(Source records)
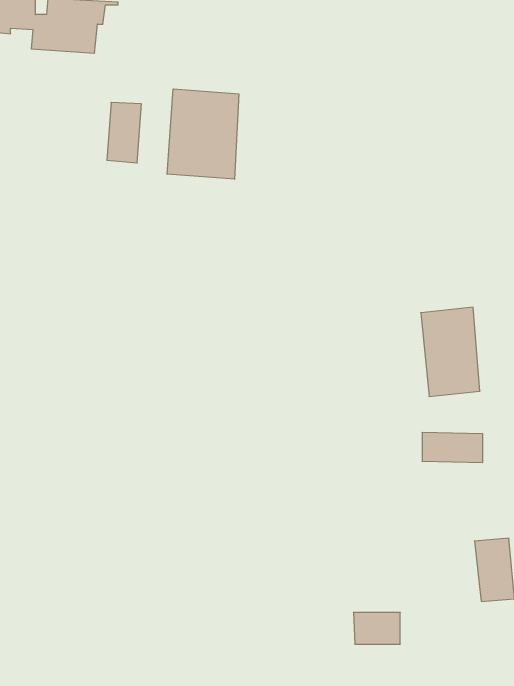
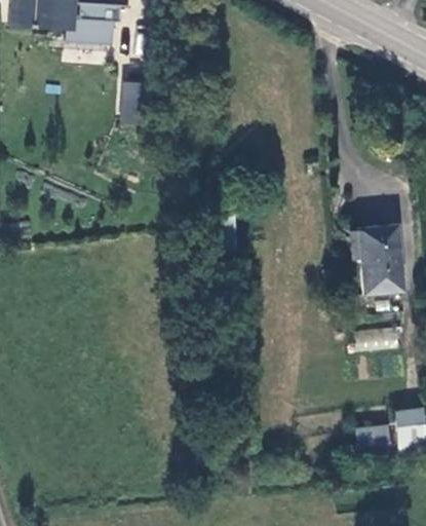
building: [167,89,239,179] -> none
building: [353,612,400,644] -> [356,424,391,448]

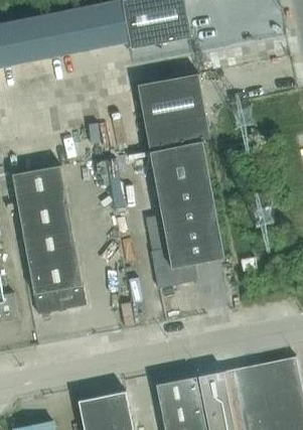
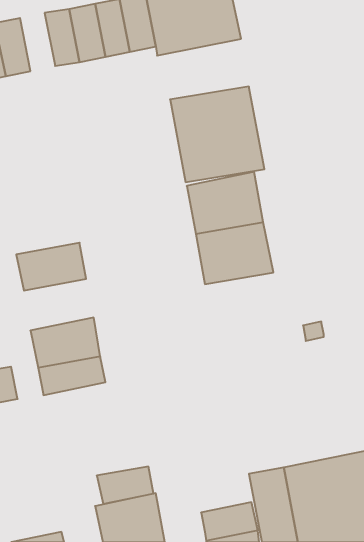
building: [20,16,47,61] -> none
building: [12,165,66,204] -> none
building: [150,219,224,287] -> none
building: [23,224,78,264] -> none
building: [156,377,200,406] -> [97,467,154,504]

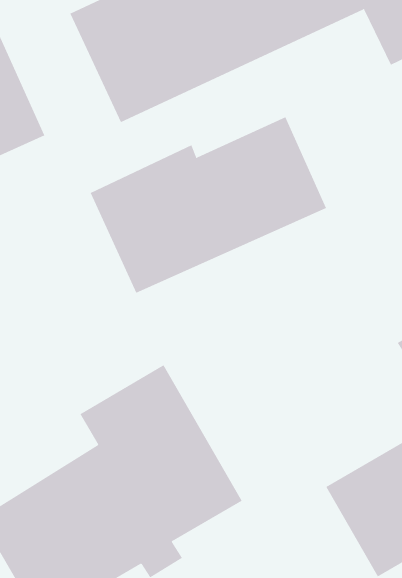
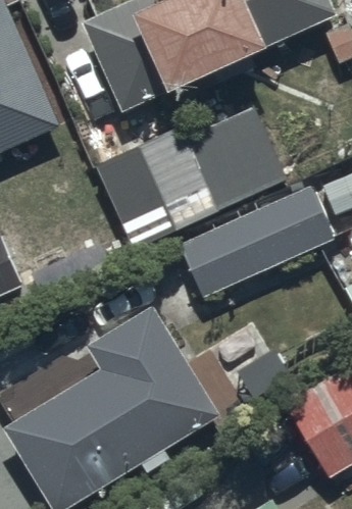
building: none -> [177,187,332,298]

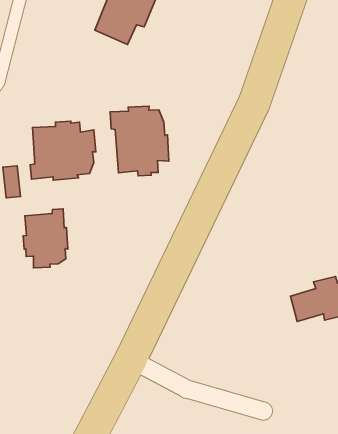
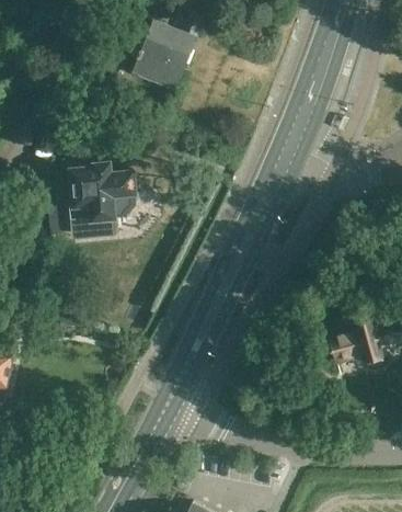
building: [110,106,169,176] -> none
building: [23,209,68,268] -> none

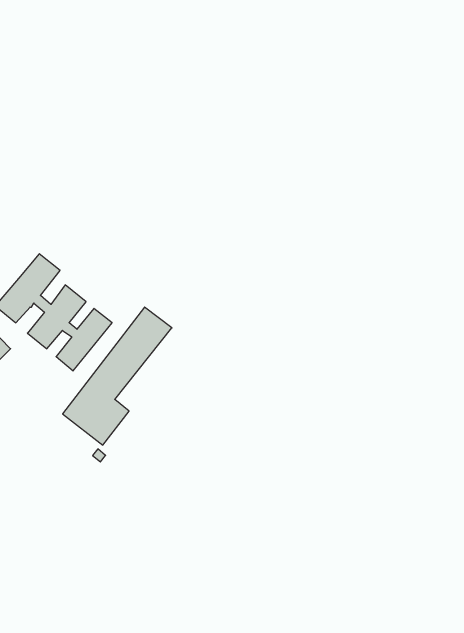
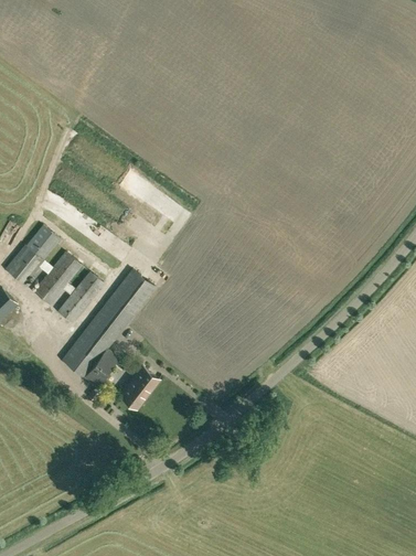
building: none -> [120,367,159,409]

▶ _ABOUT THIS EXERCISE_
Include the first line of the records, the line containing "building: none -> [177,187,332,298]", and every line between them, repeated exactly. Skip the pictures.

▶ _WRITTEN ANSWER_
building: [167,89,239,179] -> none
building: [353,612,400,644] -> [356,424,391,448]

building: [20,16,47,61] -> none
building: [12,165,66,204] -> none
building: [150,219,224,287] -> none
building: [23,224,78,264] -> none
building: [156,377,200,406] -> [97,467,154,504]

building: none -> [177,187,332,298]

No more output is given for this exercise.